» **Required work**:
After locating the line that holds "RFID pin MISO: D4 -> D6", repeat it and each following line exactly until the material ends, skipping pictures.

-- -- --

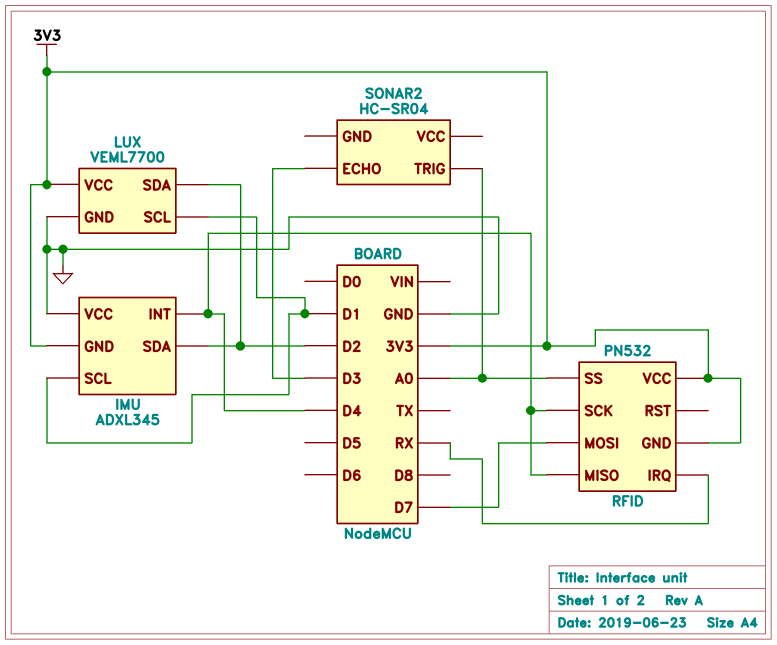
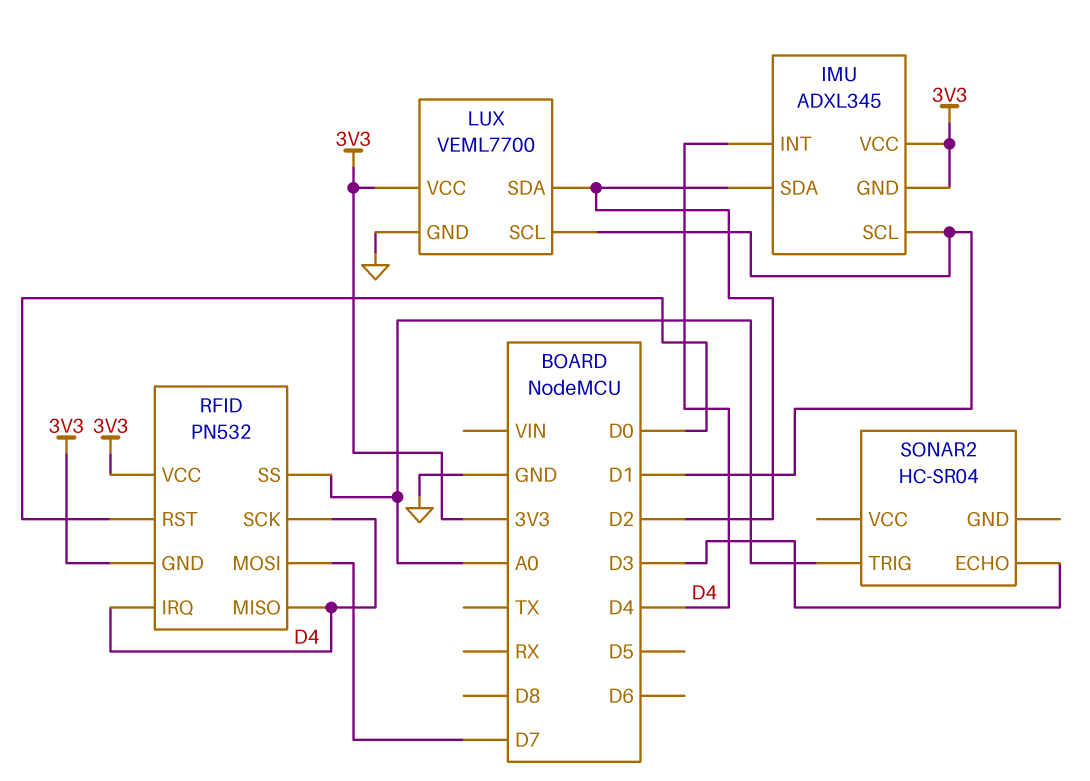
IMU pin VCC: GND -> 3V3
RFID pin IRQ: RX -> D4
RFID pin RST: none -> D0

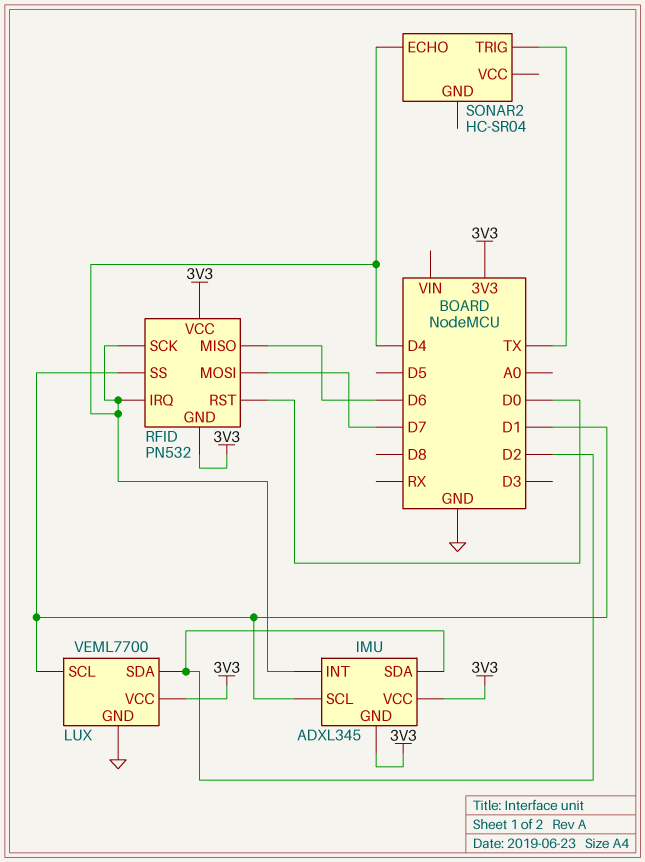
RFID pin MISO: D4 -> D6
RFID pin SS: A0 -> D1
SONAR2 pin ECHO: D3 -> D4
SONAR2 pin TRIG: A0 -> TX

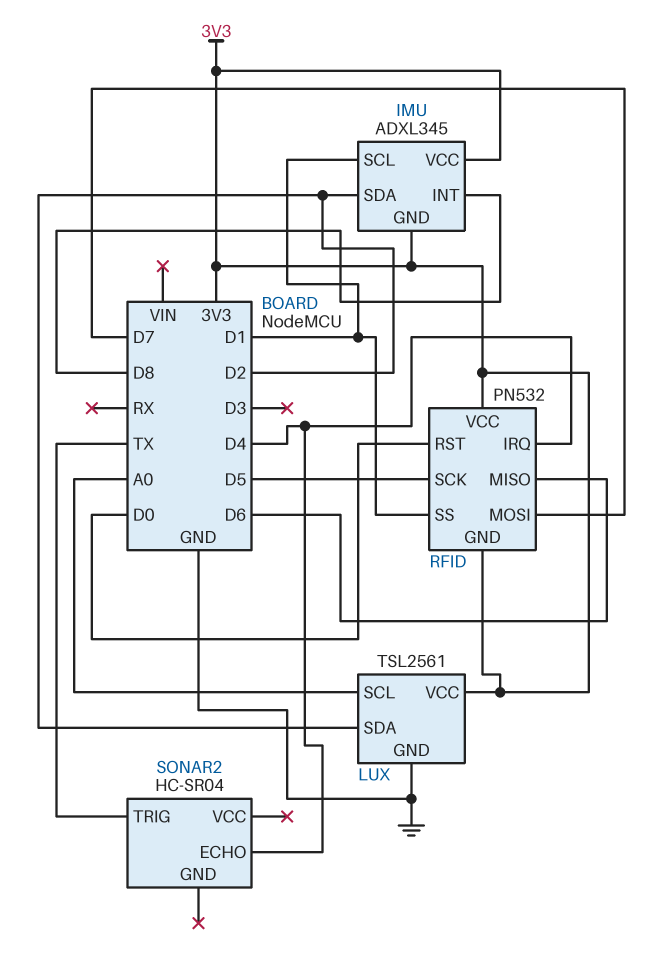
IMU pin INT: D4 -> D8
LUX: VEML7700 -> TSL2561
LUX pin SCL: D1 -> A0
RFID pin SCK: D4 -> D5

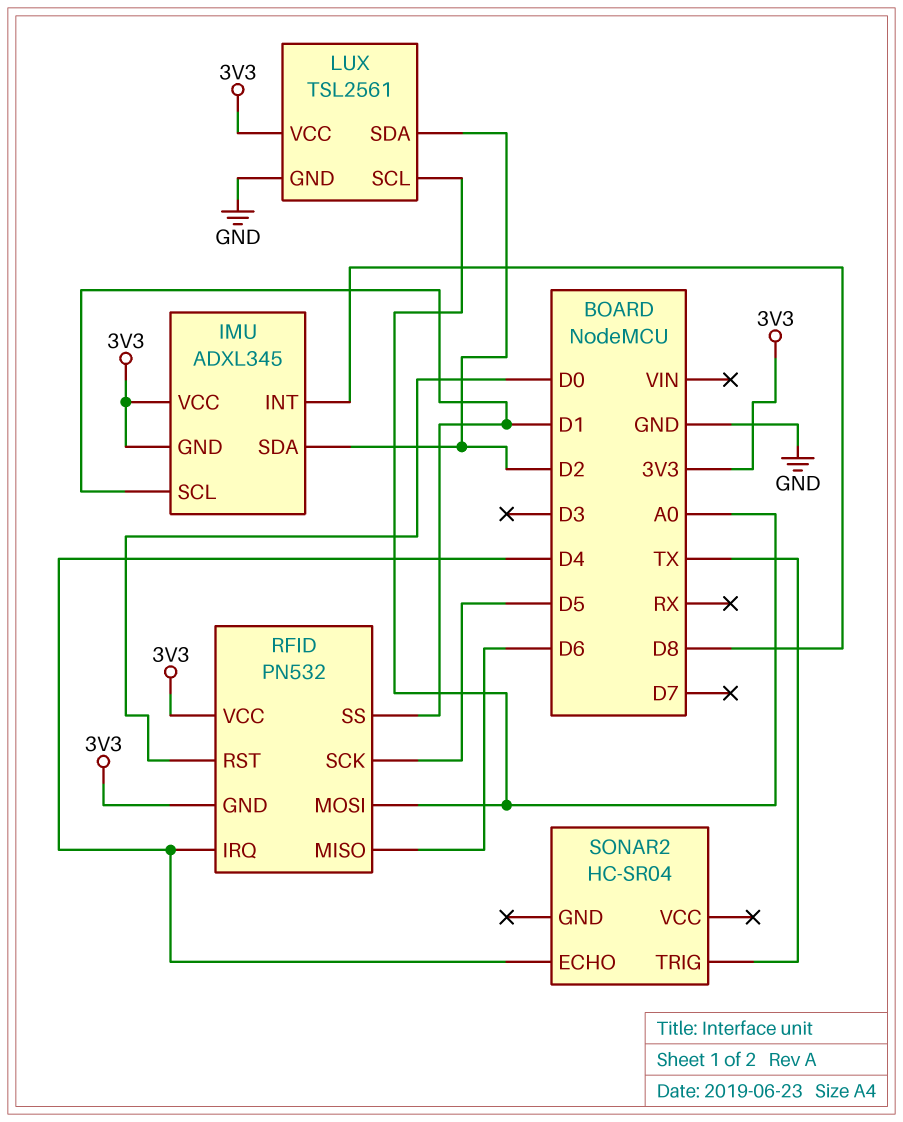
RFID pin MOSI: D7 -> A0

-- -- --

» **Output**:
RFID pin MISO: D4 -> D6
RFID pin SS: A0 -> D1
SONAR2 pin ECHO: D3 -> D4
SONAR2 pin TRIG: A0 -> TX

IMU pin INT: D4 -> D8
LUX: VEML7700 -> TSL2561
LUX pin SCL: D1 -> A0
RFID pin SCK: D4 -> D5

RFID pin MOSI: D7 -> A0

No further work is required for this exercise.